TRY IT
Copy all the lines of the data that include the word "none".

[Records from a data source]
--------------------------------------------------

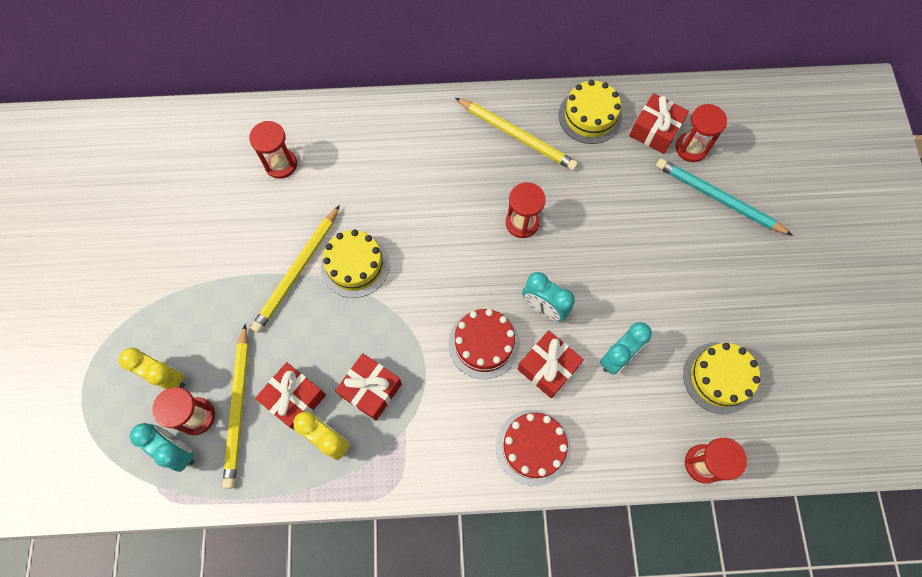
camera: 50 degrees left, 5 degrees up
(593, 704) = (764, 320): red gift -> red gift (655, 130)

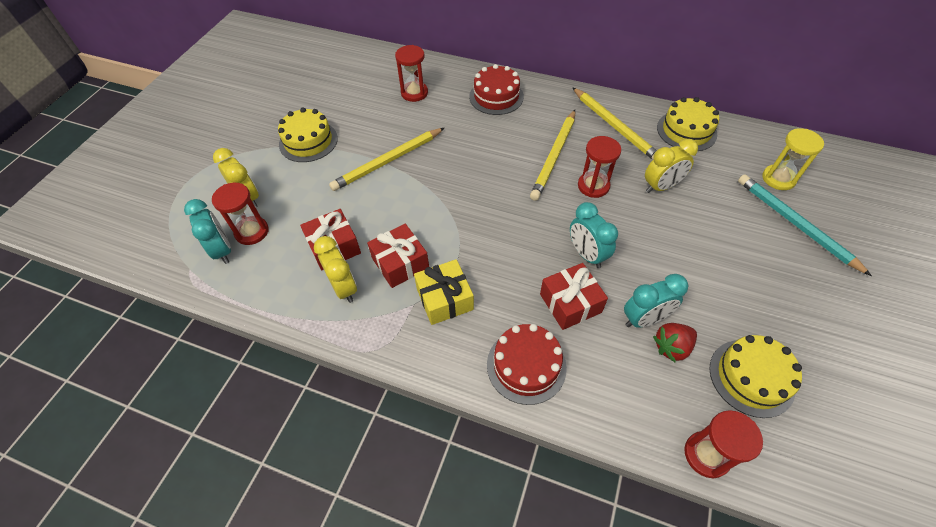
camera: 25 degrees right, 15 degrees down
(239, 407) = (287, 237): yellow pencil -> yellow pencil (554, 156)
(355, 265) = (435, 171): yellow cake -> yellow cake (308, 141)
(432, 411) = (444, 299): none -> yellow gift
(484, 344) = (517, 263): red cake -> red cake (496, 96)
(587, 199) = (661, 187): none -> yellow clock
(648, 376) = (671, 347): none -> red strawberry
(655, 130) = (745, 156): red gift -> none
(691, 148) = (778, 179): red hourglass -> yellow hourglass

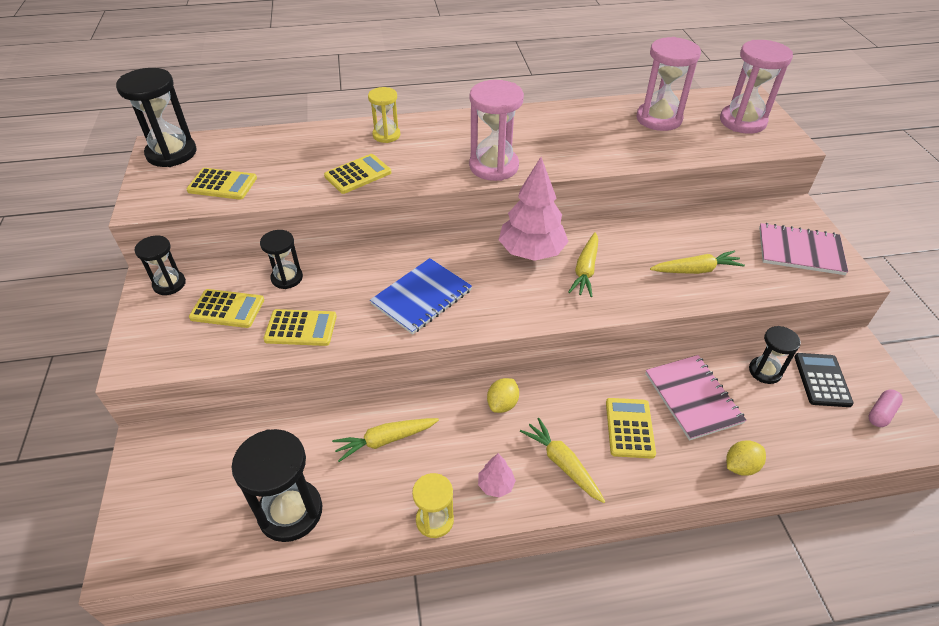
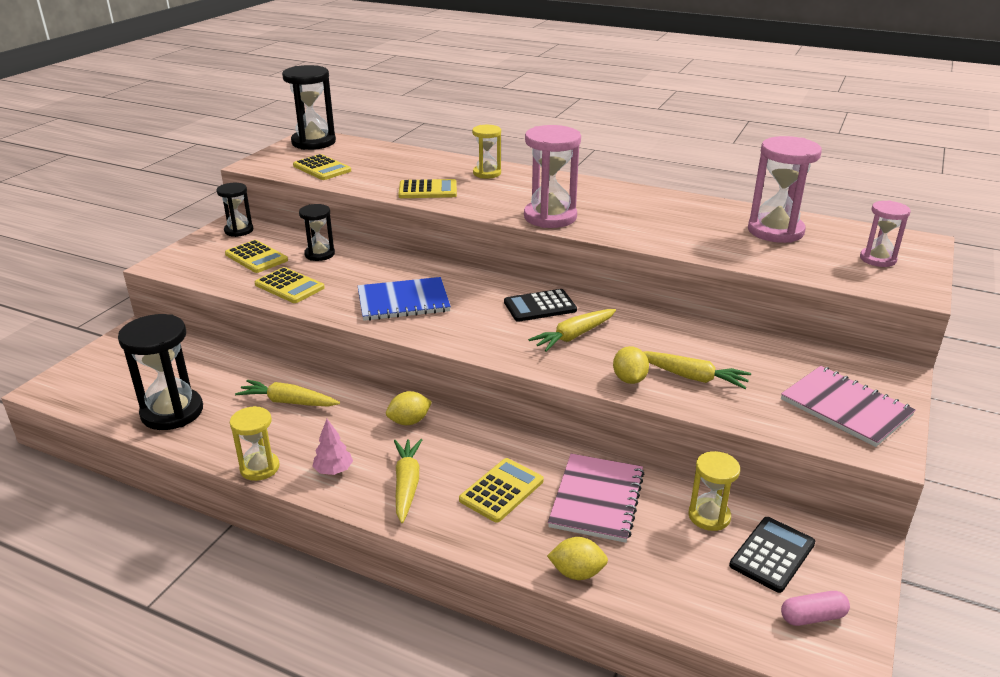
camera: 35 degrees right, 15 degrees down
(531, 252) = (540, 306): pink tree -> black calculator
(662, 293) = (629, 379): none -> yellow lemon
(742, 121) = (877, 259): pink hourglass -> pink hourglass, size x0.59
(765, 371) = (709, 516): black hourglass -> yellow hourglass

--------------------------------------------------

ANSWER BELOW
(432, 411) = (444, 299): none -> yellow gift
(587, 199) = (661, 187): none -> yellow clock
(648, 376) = (671, 347): none -> red strawberry
(655, 130) = (745, 156): red gift -> none
(662, 293) = (629, 379): none -> yellow lemon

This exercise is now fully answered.